= Description of the task =
Give the number of lines below that hold the string "cupcake", and nothing more.

= Stored data =
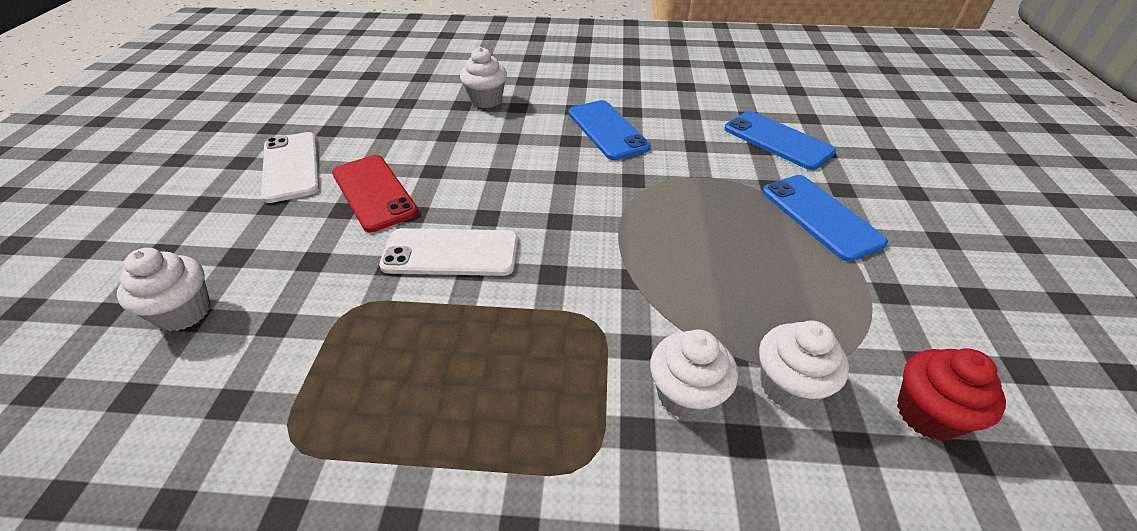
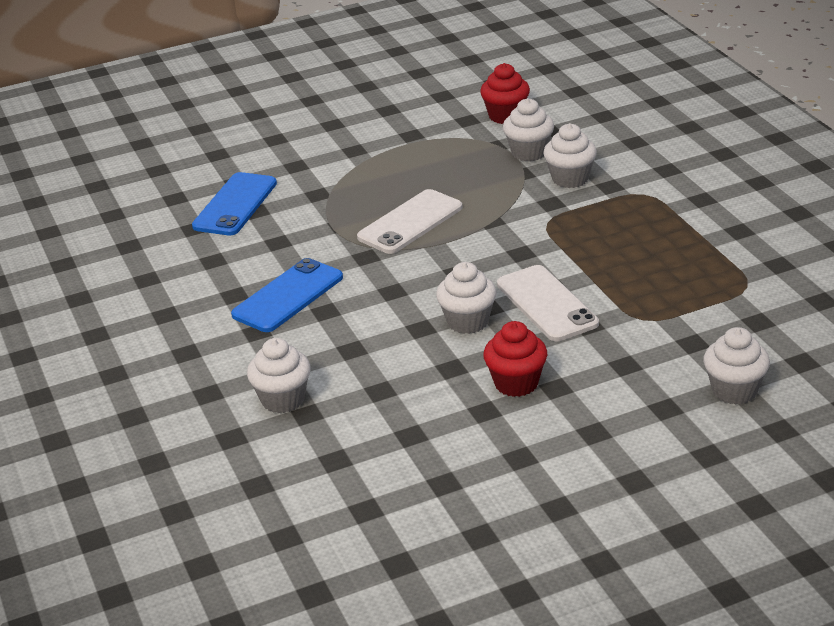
camera: 115 degrees left, 10 degrees down
(291, 167) = (531, 463): white phone -> white phone (410, 222)
(374, 192) = (516, 383): red phone -> red cupcake
(479, 198) = (467, 322): none -> white cupcake
(820, 216) = (345, 168): blue phone -> none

= Exercise answer =
2